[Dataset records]
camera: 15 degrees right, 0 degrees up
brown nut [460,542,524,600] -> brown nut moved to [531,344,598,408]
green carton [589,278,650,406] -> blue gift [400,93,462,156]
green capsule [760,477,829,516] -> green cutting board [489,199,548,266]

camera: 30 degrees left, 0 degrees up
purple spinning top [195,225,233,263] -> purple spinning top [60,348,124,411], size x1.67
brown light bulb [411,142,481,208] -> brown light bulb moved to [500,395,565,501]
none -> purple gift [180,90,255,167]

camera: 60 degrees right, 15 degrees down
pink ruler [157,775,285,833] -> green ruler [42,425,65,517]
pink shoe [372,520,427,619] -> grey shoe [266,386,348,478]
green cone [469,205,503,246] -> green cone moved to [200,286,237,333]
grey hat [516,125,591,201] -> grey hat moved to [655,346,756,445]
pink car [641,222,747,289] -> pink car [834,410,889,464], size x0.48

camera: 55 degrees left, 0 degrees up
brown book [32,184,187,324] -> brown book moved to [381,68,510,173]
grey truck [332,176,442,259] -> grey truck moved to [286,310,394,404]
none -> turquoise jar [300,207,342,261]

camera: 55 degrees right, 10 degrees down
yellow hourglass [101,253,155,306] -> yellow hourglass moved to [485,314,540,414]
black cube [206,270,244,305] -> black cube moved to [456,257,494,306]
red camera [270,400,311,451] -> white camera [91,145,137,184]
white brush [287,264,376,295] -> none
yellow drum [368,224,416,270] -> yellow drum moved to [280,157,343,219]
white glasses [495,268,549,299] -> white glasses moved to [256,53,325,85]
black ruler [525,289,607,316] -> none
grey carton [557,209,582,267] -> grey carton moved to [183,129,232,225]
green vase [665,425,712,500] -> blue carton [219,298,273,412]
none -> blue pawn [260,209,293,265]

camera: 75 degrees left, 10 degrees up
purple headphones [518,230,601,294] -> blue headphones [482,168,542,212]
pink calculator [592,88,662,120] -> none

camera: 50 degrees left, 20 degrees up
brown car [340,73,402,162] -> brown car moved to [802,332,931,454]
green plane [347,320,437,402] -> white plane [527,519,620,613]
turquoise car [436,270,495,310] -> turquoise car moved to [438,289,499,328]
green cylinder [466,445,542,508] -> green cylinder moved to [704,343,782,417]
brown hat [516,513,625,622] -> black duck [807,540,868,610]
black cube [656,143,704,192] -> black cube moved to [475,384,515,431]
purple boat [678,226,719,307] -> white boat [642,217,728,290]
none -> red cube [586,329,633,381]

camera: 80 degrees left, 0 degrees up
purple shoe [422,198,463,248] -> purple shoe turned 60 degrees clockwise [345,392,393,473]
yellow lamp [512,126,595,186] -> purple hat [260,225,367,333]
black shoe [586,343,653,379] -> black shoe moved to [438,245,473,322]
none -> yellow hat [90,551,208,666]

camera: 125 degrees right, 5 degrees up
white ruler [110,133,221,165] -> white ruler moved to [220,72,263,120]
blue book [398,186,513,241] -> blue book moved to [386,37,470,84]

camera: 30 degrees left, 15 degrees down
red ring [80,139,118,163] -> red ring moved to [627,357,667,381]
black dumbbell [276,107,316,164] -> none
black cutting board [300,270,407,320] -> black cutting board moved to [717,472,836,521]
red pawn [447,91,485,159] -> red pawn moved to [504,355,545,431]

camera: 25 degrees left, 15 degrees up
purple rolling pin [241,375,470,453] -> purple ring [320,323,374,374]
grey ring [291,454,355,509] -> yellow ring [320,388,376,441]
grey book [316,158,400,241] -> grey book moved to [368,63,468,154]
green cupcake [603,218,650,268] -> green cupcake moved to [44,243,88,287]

The task
All entries must be printed exactly, with nothing omitted.

Response
camera: 15 degrees right, 0 degrees up
brown nut [460,542,524,600] -> brown nut moved to [531,344,598,408]
green carton [589,278,650,406] -> blue gift [400,93,462,156]
green capsule [760,477,829,516] -> green cutting board [489,199,548,266]

camera: 30 degrees left, 0 degrees up
purple spinning top [195,225,233,263] -> purple spinning top [60,348,124,411], size x1.67
brown light bulb [411,142,481,208] -> brown light bulb moved to [500,395,565,501]
none -> purple gift [180,90,255,167]

camera: 60 degrees right, 15 degrees down
pink ruler [157,775,285,833] -> green ruler [42,425,65,517]
pink shoe [372,520,427,619] -> grey shoe [266,386,348,478]
green cone [469,205,503,246] -> green cone moved to [200,286,237,333]
grey hat [516,125,591,201] -> grey hat moved to [655,346,756,445]
pink car [641,222,747,289] -> pink car [834,410,889,464], size x0.48

camera: 55 degrees left, 0 degrees up
brown book [32,184,187,324] -> brown book moved to [381,68,510,173]
grey truck [332,176,442,259] -> grey truck moved to [286,310,394,404]
none -> turquoise jar [300,207,342,261]

camera: 55 degrees right, 10 degrees down
yellow hourglass [101,253,155,306] -> yellow hourglass moved to [485,314,540,414]
black cube [206,270,244,305] -> black cube moved to [456,257,494,306]
red camera [270,400,311,451] -> white camera [91,145,137,184]
white brush [287,264,376,295] -> none
yellow drum [368,224,416,270] -> yellow drum moved to [280,157,343,219]
white glasses [495,268,549,299] -> white glasses moved to [256,53,325,85]
black ruler [525,289,607,316] -> none
grey carton [557,209,582,267] -> grey carton moved to [183,129,232,225]
green vase [665,425,712,500] -> blue carton [219,298,273,412]
none -> blue pawn [260,209,293,265]

camera: 75 degrees left, 10 degrees up
purple headphones [518,230,601,294] -> blue headphones [482,168,542,212]
pink calculator [592,88,662,120] -> none

camera: 50 degrees left, 20 degrees up
brown car [340,73,402,162] -> brown car moved to [802,332,931,454]
green plane [347,320,437,402] -> white plane [527,519,620,613]
turquoise car [436,270,495,310] -> turquoise car moved to [438,289,499,328]
green cylinder [466,445,542,508] -> green cylinder moved to [704,343,782,417]
brown hat [516,513,625,622] -> black duck [807,540,868,610]
black cube [656,143,704,192] -> black cube moved to [475,384,515,431]
purple boat [678,226,719,307] -> white boat [642,217,728,290]
none -> red cube [586,329,633,381]

camera: 80 degrees left, 0 degrees up
purple shoe [422,198,463,248] -> purple shoe turned 60 degrees clockwise [345,392,393,473]
yellow lamp [512,126,595,186] -> purple hat [260,225,367,333]
black shoe [586,343,653,379] -> black shoe moved to [438,245,473,322]
none -> yellow hat [90,551,208,666]

camera: 125 degrees right, 5 degrees up
white ruler [110,133,221,165] -> white ruler moved to [220,72,263,120]
blue book [398,186,513,241] -> blue book moved to [386,37,470,84]

camera: 30 degrees left, 15 degrees down
red ring [80,139,118,163] -> red ring moved to [627,357,667,381]
black dumbbell [276,107,316,164] -> none
black cutting board [300,270,407,320] -> black cutting board moved to [717,472,836,521]
red pawn [447,91,485,159] -> red pawn moved to [504,355,545,431]

camera: 25 degrees left, 15 degrees up
purple rolling pin [241,375,470,453] -> purple ring [320,323,374,374]
grey ring [291,454,355,509] -> yellow ring [320,388,376,441]
grey book [316,158,400,241] -> grey book moved to [368,63,468,154]
green cupcake [603,218,650,268] -> green cupcake moved to [44,243,88,287]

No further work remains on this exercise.